### [What you will do]
Without the pictures, write the listing out again exactly as it appears.

### [Data segment]
-- Opening Marker --

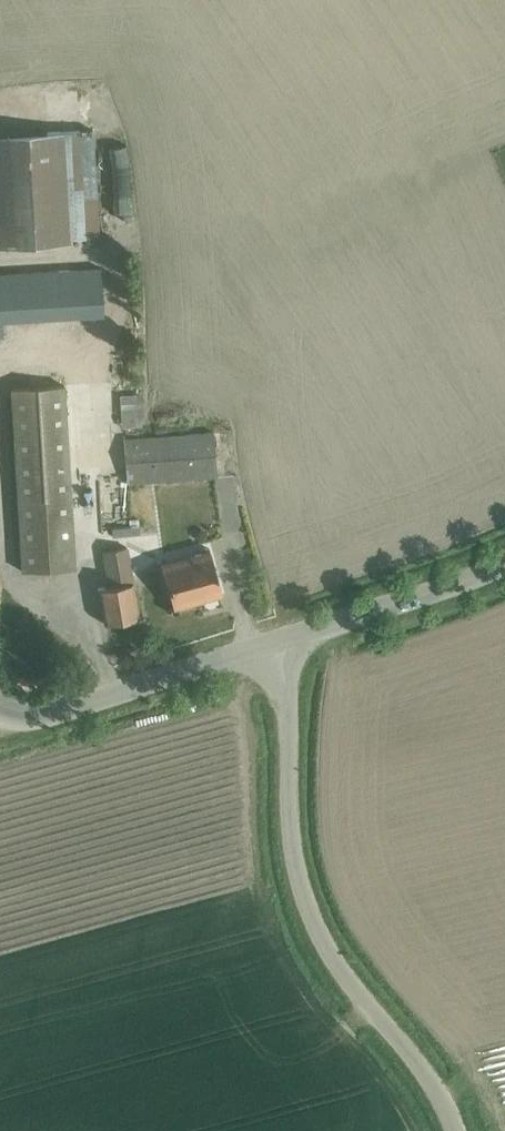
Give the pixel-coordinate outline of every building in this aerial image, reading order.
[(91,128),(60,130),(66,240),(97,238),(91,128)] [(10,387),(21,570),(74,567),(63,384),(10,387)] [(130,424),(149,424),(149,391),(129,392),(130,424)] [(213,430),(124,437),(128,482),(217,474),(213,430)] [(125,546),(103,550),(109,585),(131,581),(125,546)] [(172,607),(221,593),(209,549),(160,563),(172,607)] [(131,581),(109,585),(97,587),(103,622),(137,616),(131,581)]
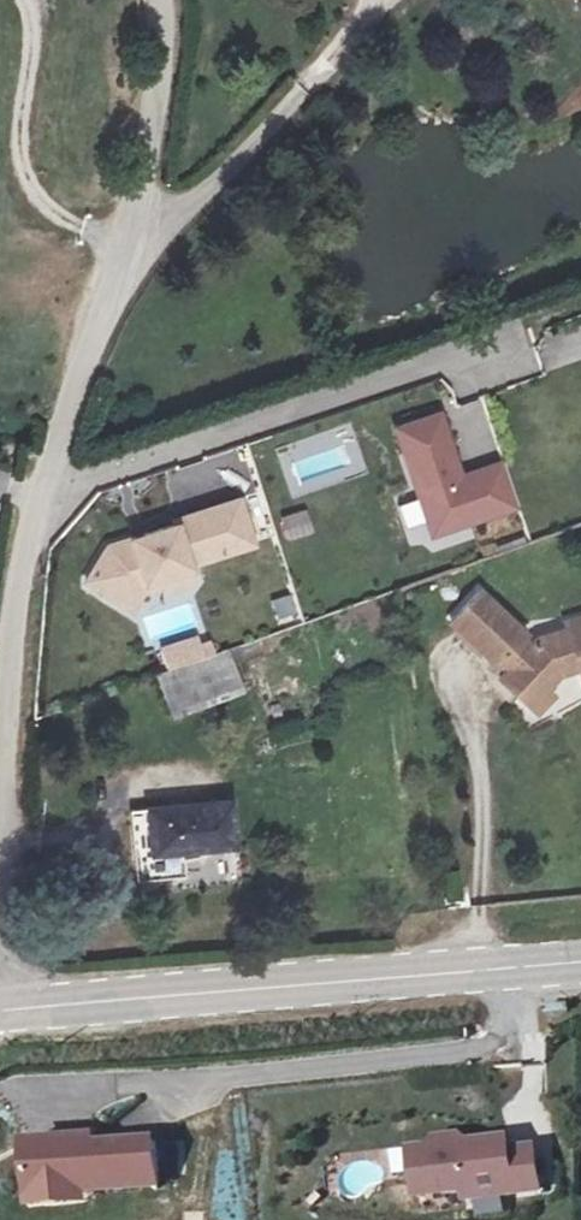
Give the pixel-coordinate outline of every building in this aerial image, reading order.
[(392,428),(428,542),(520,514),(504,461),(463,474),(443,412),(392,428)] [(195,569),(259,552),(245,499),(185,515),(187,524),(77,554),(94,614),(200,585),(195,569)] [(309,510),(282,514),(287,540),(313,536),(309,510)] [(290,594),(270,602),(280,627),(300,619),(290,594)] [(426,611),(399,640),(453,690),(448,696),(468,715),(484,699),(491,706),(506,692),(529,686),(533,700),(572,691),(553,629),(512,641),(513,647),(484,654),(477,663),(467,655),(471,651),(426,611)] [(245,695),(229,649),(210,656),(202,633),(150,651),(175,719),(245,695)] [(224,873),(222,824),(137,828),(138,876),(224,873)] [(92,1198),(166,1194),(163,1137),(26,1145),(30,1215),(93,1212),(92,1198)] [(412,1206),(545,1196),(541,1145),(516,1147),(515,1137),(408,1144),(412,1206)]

-- Closing Marker --

### [Solution for this exercise]
Give the pixel-coordinate outline of every building in this aerial image, reading order.
[(91,128),(60,130),(66,240),(97,238),(91,128)] [(10,387),(21,570),(74,567),(63,384),(10,387)] [(130,424),(149,424),(149,391),(129,392),(130,424)] [(213,430),(124,437),(128,482),(217,474),(213,430)] [(125,546),(103,550),(109,585),(131,581),(125,546)] [(172,607),(221,593),(209,549),(160,563),(172,607)] [(131,581),(109,585),(97,587),(103,622),(137,616),(131,581)]
Give the pixel-coordinate outline of every building in this aerial image, reading order.
[(392,428),(428,542),(520,514),(504,461),(463,474),(443,412),(392,428)] [(195,569),(259,552),(245,499),(185,515),(187,524),(77,554),(94,614),(200,585),(195,569)] [(309,510),(282,514),(287,540),(313,536),(309,510)] [(290,594),(270,602),(280,627),(300,619),(290,594)] [(426,611),(399,640),(453,690),(448,696),(468,715),(484,699),(491,706),(506,692),(529,686),(533,700),(572,691),(553,629),(512,641),(513,647),(484,654),(477,663),(467,655),(471,651),(426,611)] [(245,695),(229,649),(210,656),(202,633),(150,651),(175,719),(245,695)] [(224,873),(222,824),(137,828),(138,876),(224,873)] [(92,1198),(166,1194),(163,1137),(26,1145),(30,1215),(93,1212),(92,1198)] [(412,1206),(545,1196),(541,1145),(516,1147),(515,1137),(408,1144),(412,1206)]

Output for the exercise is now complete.